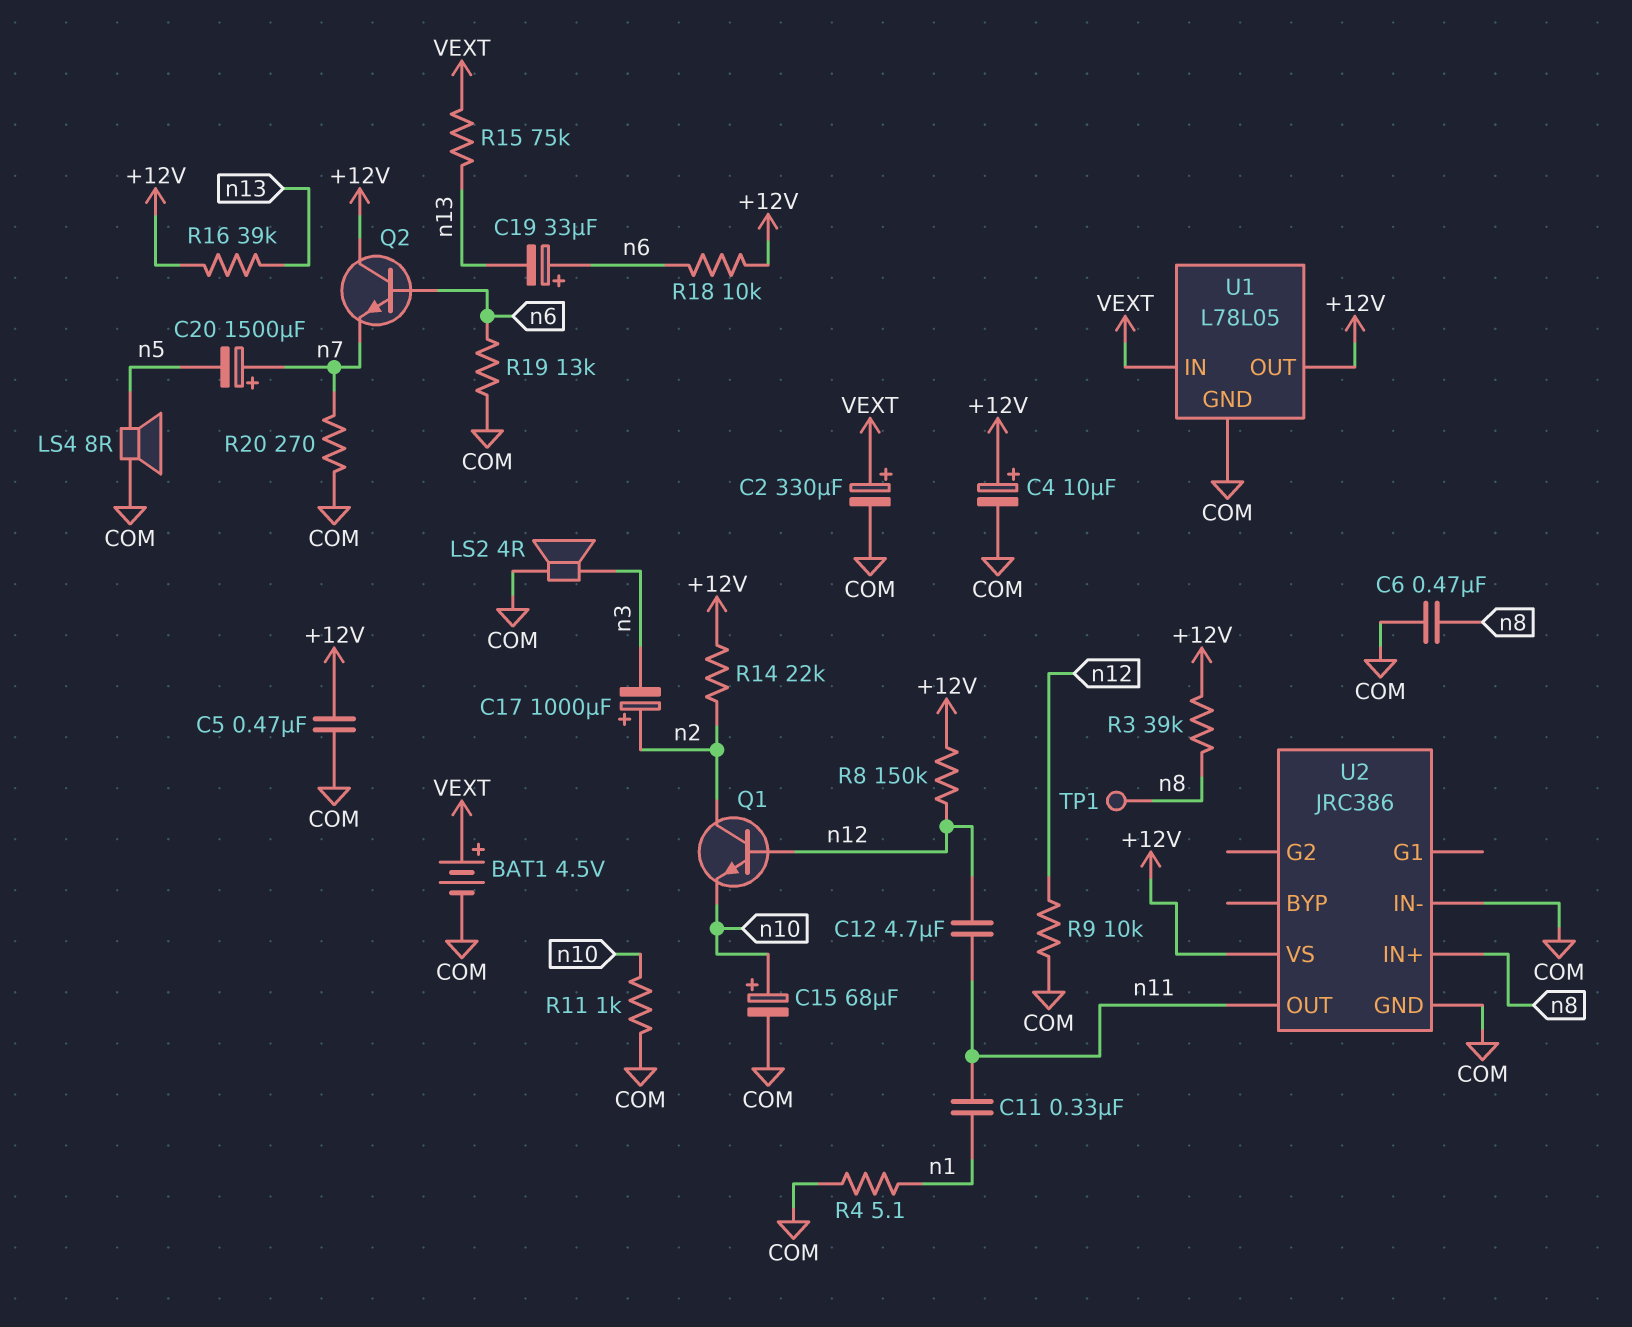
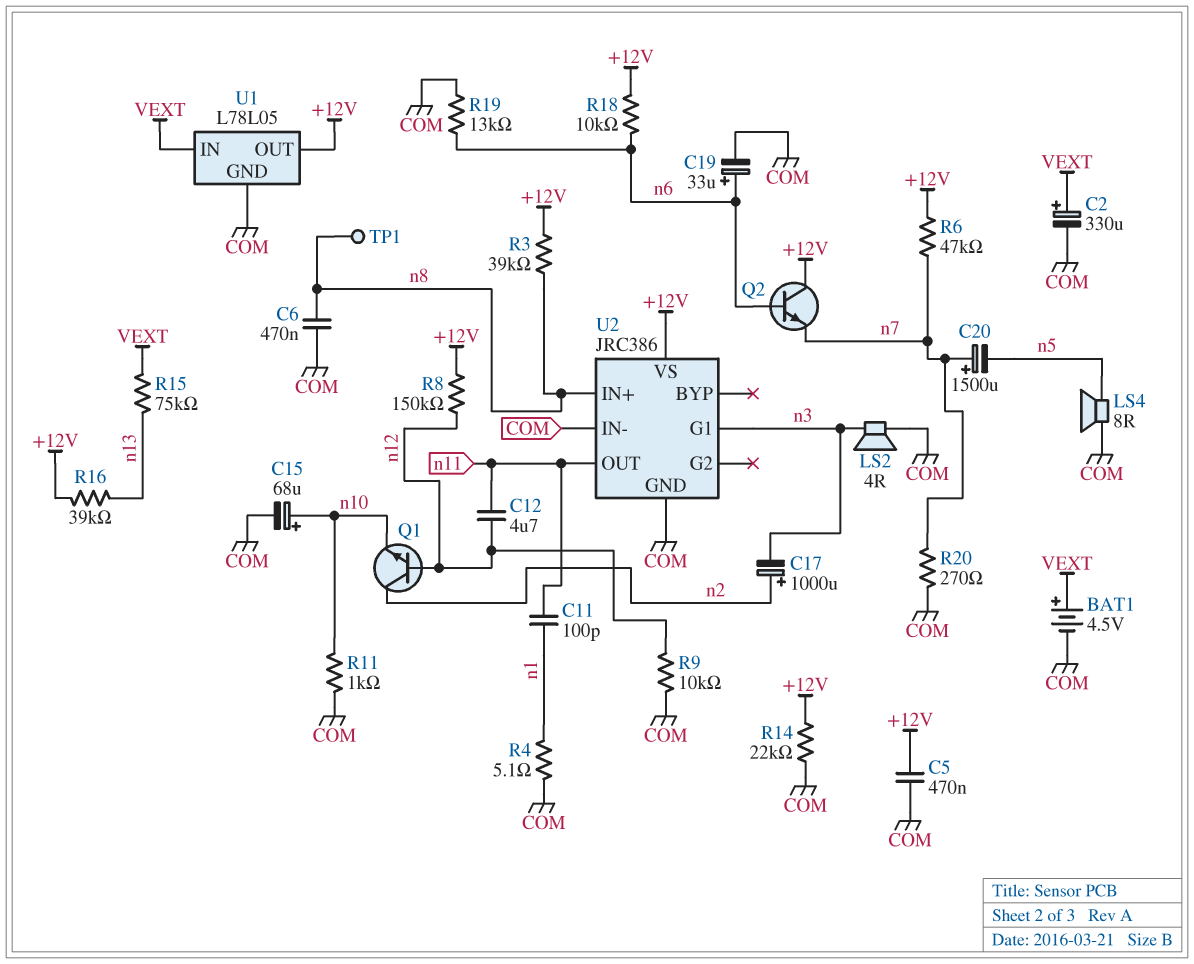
C4: 10uF (plus +12V, minus COM) -> none
C11: 330nF (n1, n11) -> 100pF (n1, n11)
C19: 33uF (plus n6, minus n13) -> 33uF (plus n6, minus COM)
R6: none -> 47k (+12V, n7)
R14: 22k (+12V, n2) -> 22k (+12V, COM)
U2 pin G1: none -> n3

| THE TASK |
Retype the data above exactly; pictures are not part of the copy.

| ANSWER TO THIS TASK |
C4: 10uF (plus +12V, minus COM) -> none
C11: 330nF (n1, n11) -> 100pF (n1, n11)
C19: 33uF (plus n6, minus n13) -> 33uF (plus n6, minus COM)
R6: none -> 47k (+12V, n7)
R14: 22k (+12V, n2) -> 22k (+12V, COM)
U2 pin G1: none -> n3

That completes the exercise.